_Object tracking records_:
——————
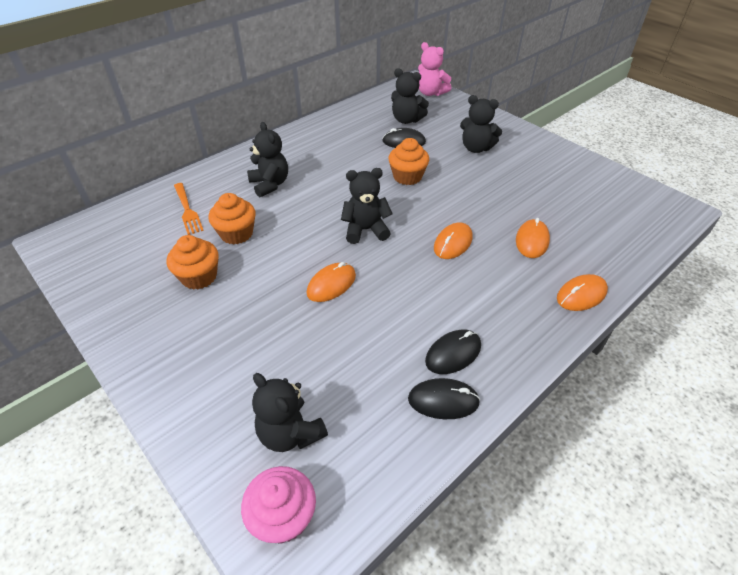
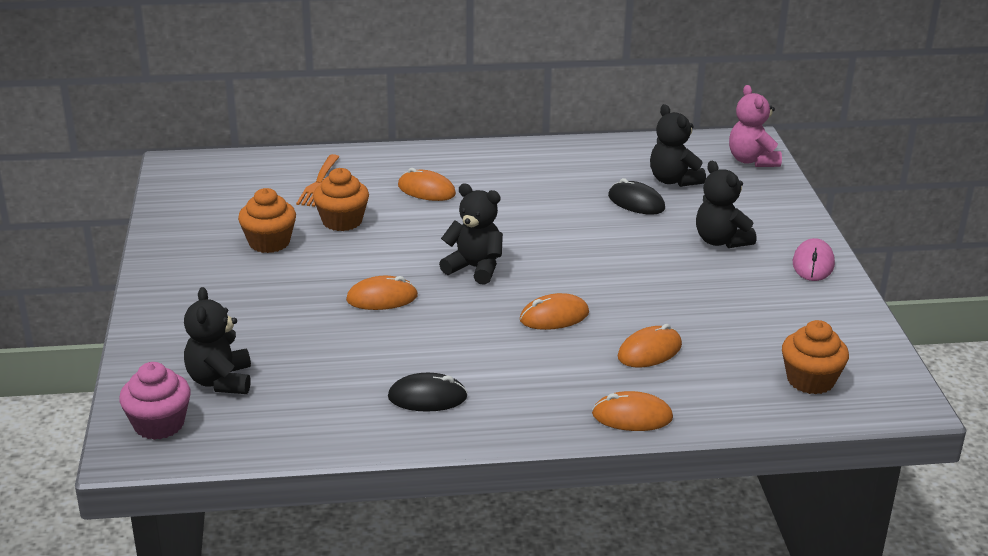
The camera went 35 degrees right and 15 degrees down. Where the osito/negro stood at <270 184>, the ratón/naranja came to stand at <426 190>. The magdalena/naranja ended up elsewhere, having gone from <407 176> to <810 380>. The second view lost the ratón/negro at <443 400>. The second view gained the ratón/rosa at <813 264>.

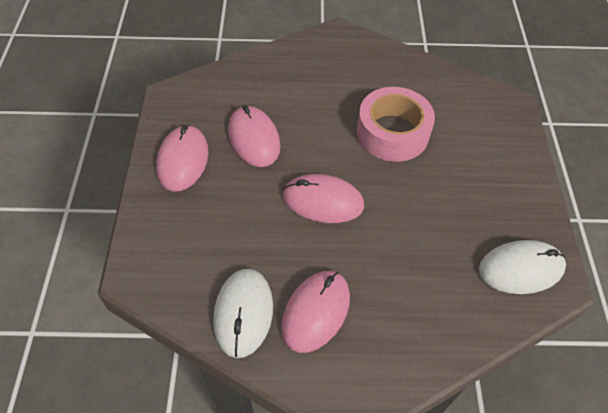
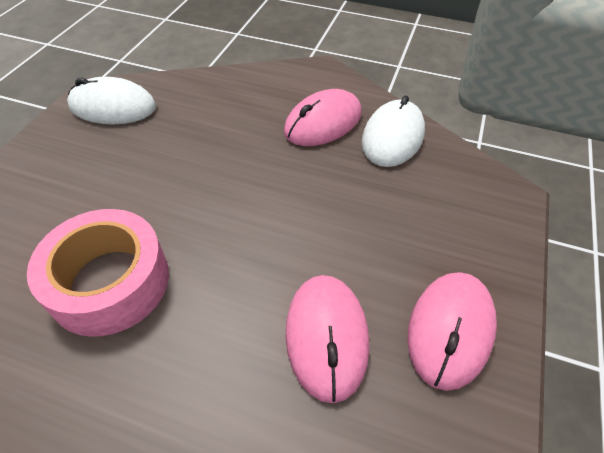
The camera went 160 degrees left and 5 degrees down. The second view lost the ratón/rosa at <323 201>.

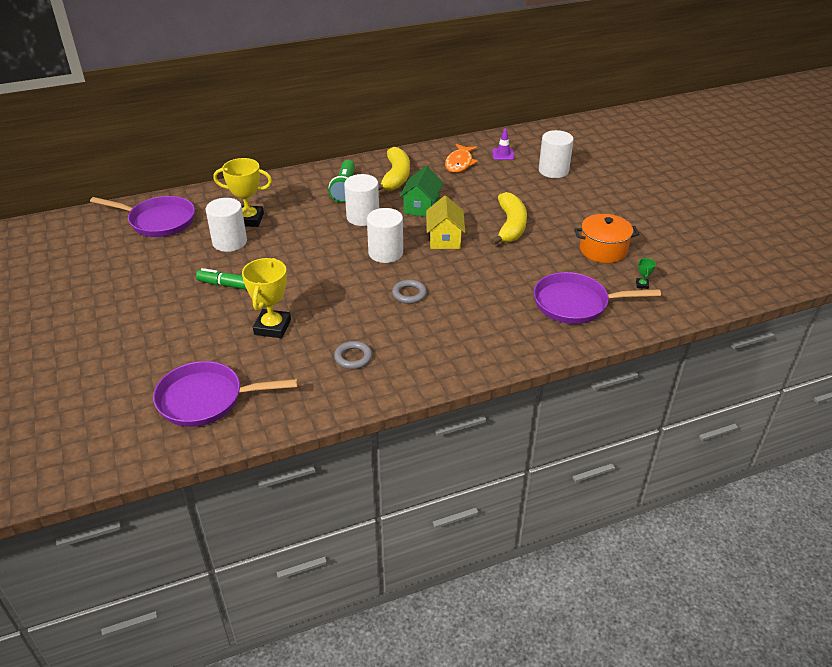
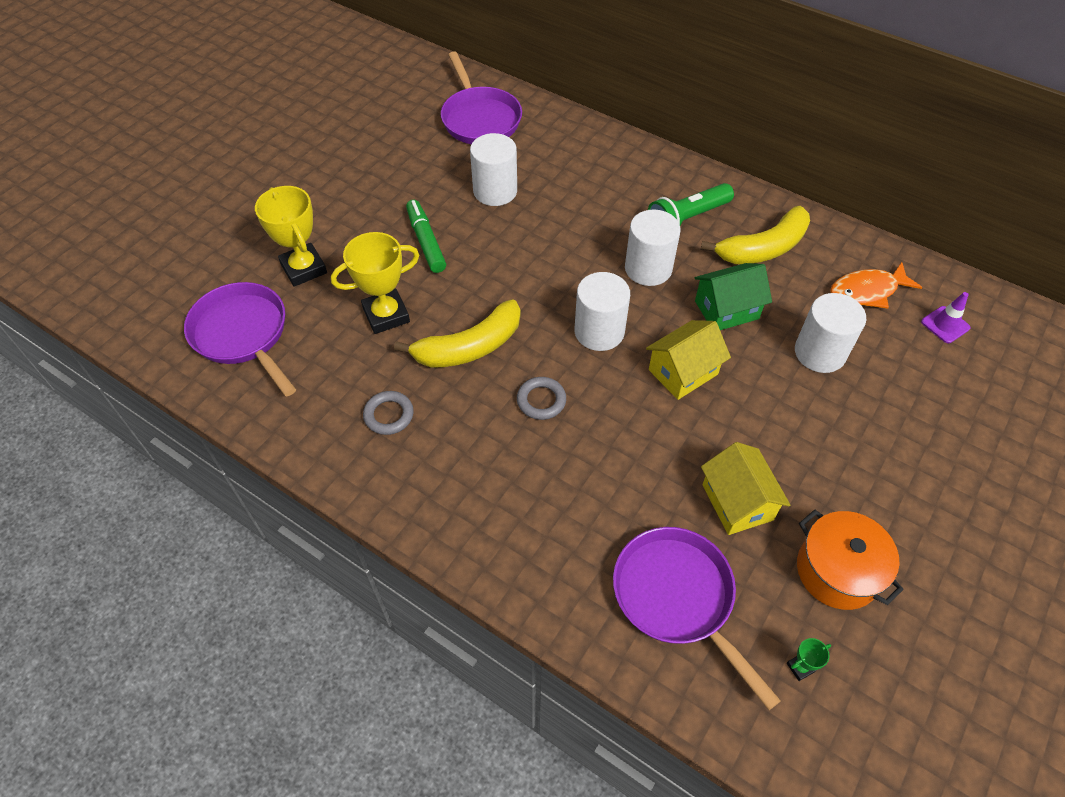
The camera went 55 degrees right and 15 degrees up. The cilindro/blanco ended up elsewhere, having gone from <553 171> to <820 353>. The trofeo/amarillo ended up elsewhere, having gone from <249 219> to <304 268>. The plátano/amarillo ended up elsewhere, having gone from <510 226> to <469 347>. The second view gained the casa/amarillo at <737 502>.

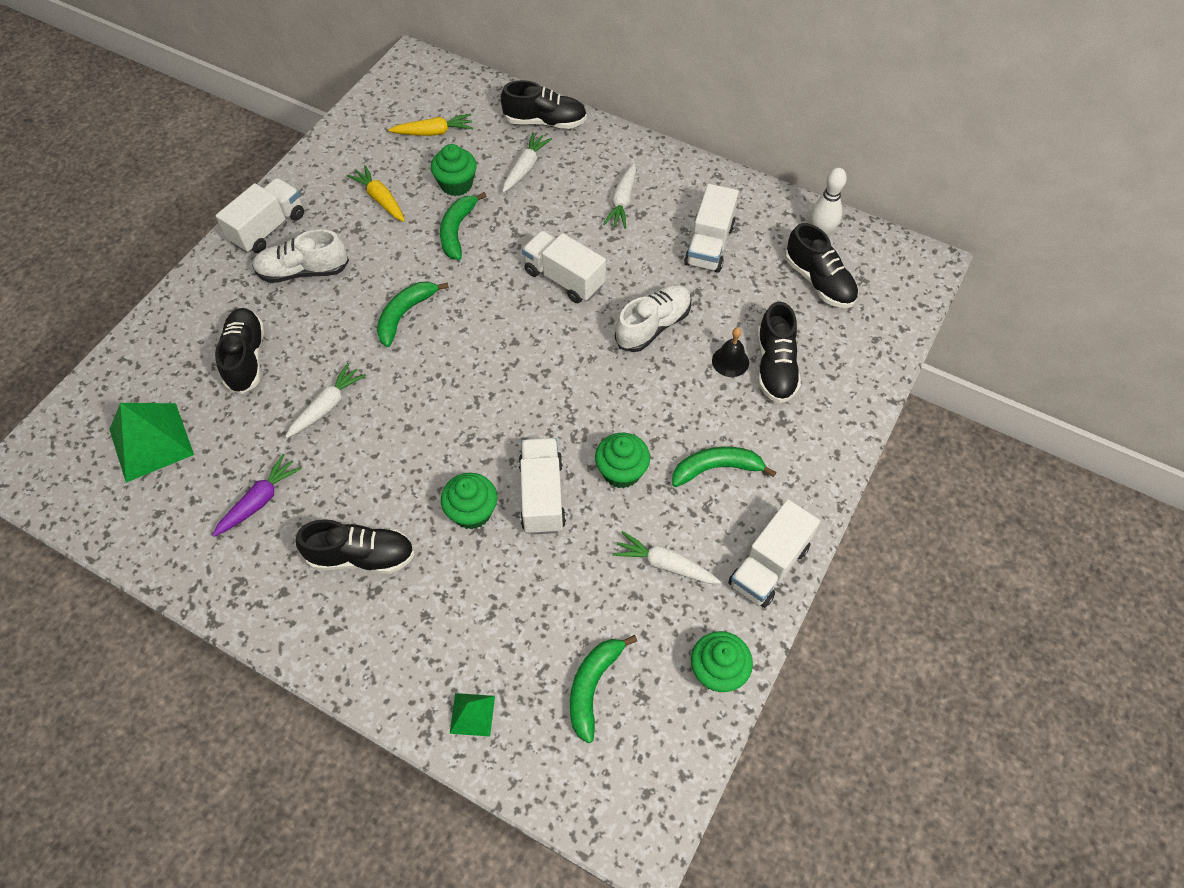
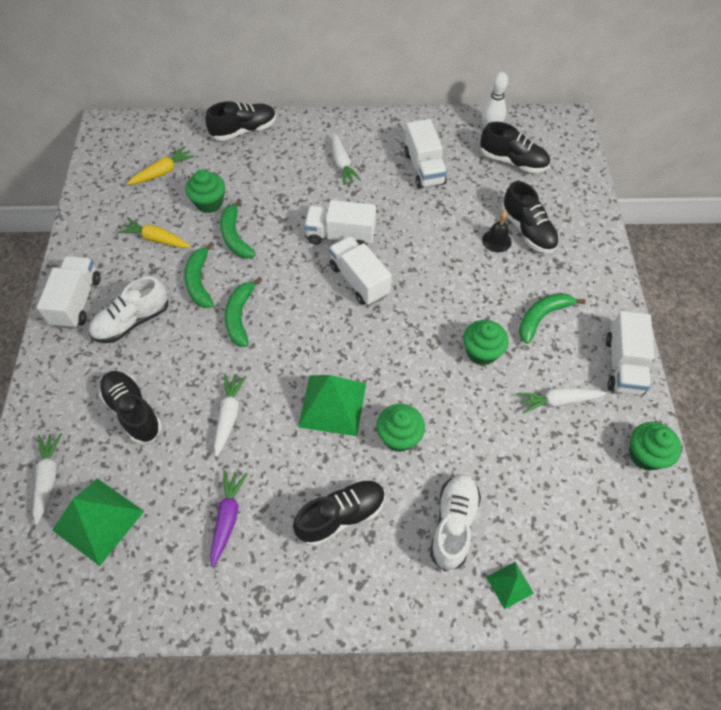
The camera went 30 degrees left and 0 degrees up. The zanahoria/blanco ended up elsewhere, having gone from <525 168> to <48 478>. The zapato/blanco ended up elsewhere, having gone from <653 326> to <453 524>. The camión/blanco ended up elsewhere, having gone from <542 495> to <359 280>. The plátano/verde ended up elsewhere, having gone from <593 686> to <199 281>. The second view gained the pirámide/verde at <332 404>.

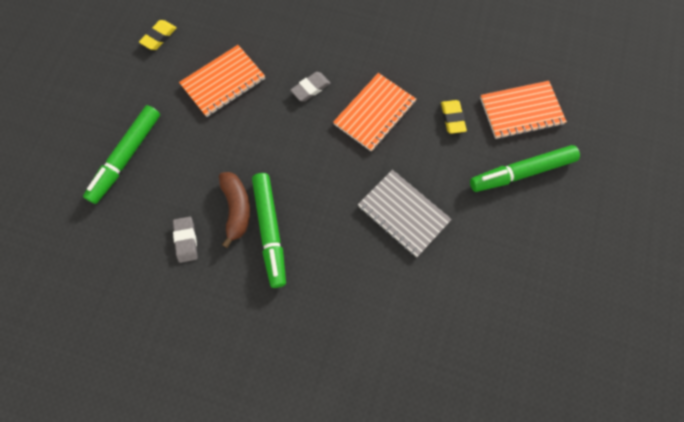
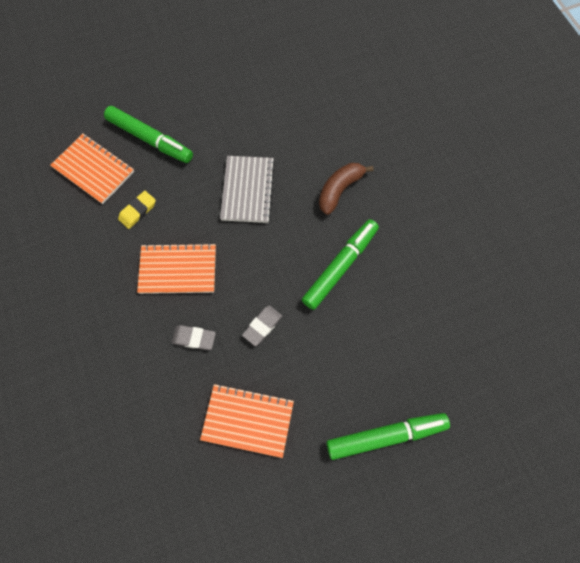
The camera went 130 degrees left and 0 degrees up. The second view lost the goma de borrar/amarillo at <159 37>. The plátano/marrón ended up elsewhere, having gone from <236 209> to <339 190>. The goma de borrar/gris ended up elsewhere, having gone from <186 240> to <262 326>.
——————
_REQUIRED ACTION_: Looking at the records above, count the lines where the word "rosa" appears. State only the number.

_OUTPUT OF THE TASK_: 2